*** Data provided

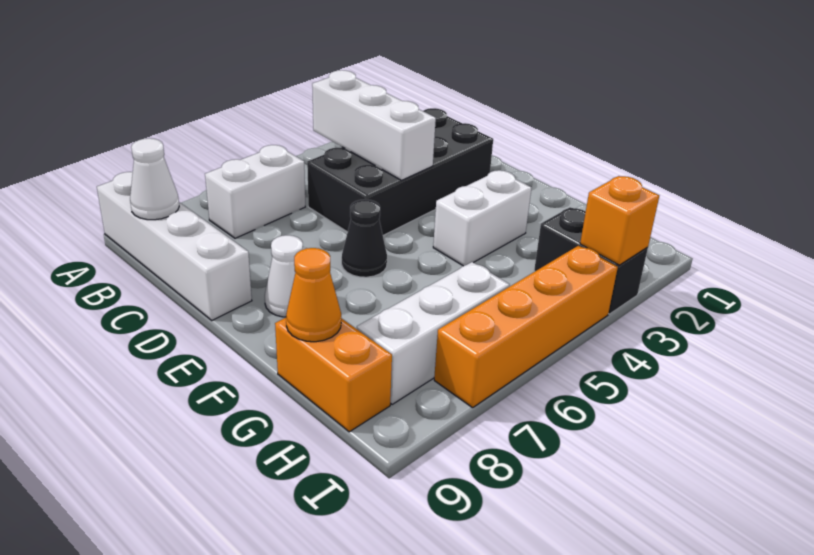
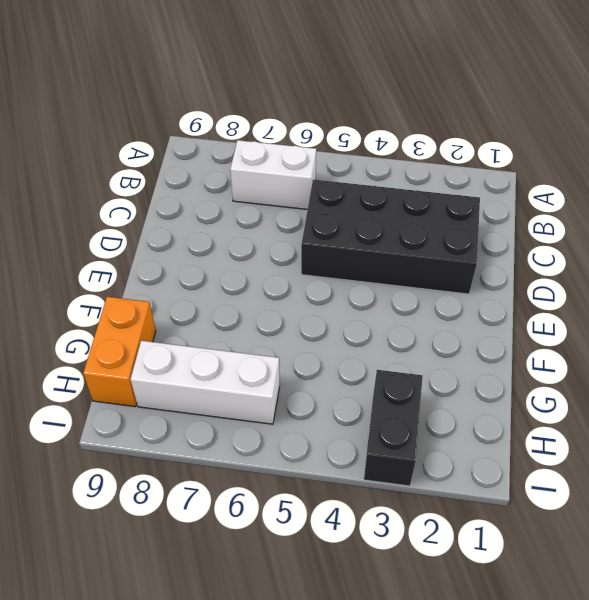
none -> white 1x4 brick [97,172,252,320]
none -> black 1x1 cone [342,199,387,277]
none -> white 1x1 cone [265,235,303,317]

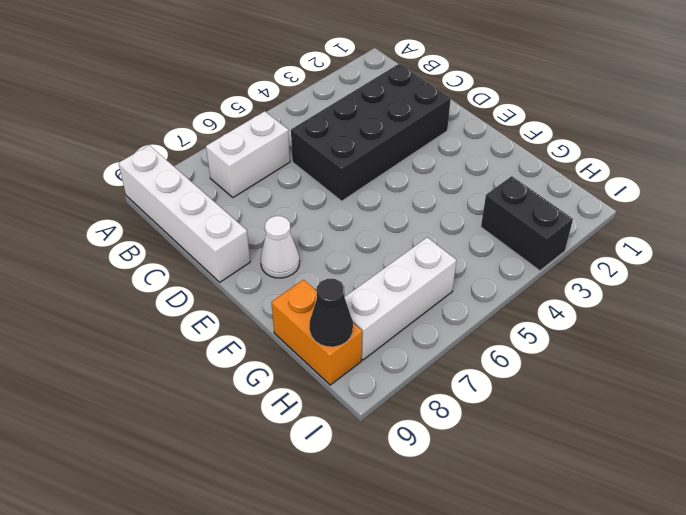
black 1x1 cone [310,279,353,347] -> black 1x1 cone moved to [342,199,387,277]
none -> white 1x2 brick [433,170,532,266]
none -> orange 1x4 brick [434,246,618,408]
none -> white 1x3 brick [312,70,436,180]

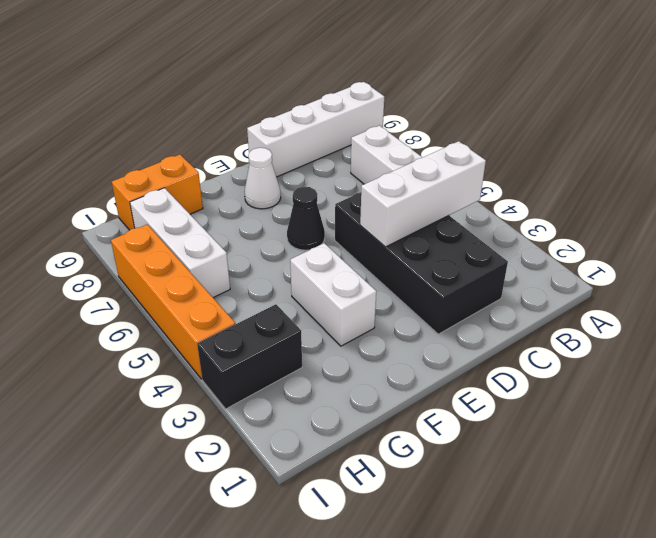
none -> white 1x1 cone [130,138,179,220]
none -> orange 1x1 cone [286,248,341,342]
none -> orange 1x1 brick [580,176,659,265]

******

▶ [Task directions] An exact, picture-free copy of the listing above is the goal; write it out now.

▶ [Response area]
none -> white 1x4 brick [97,172,252,320]
none -> black 1x1 cone [342,199,387,277]
none -> white 1x1 cone [265,235,303,317]

black 1x1 cone [310,279,353,347] -> black 1x1 cone moved to [342,199,387,277]
none -> white 1x2 brick [433,170,532,266]
none -> orange 1x4 brick [434,246,618,408]
none -> white 1x3 brick [312,70,436,180]

none -> white 1x1 cone [130,138,179,220]
none -> orange 1x1 cone [286,248,341,342]
none -> orange 1x1 brick [580,176,659,265]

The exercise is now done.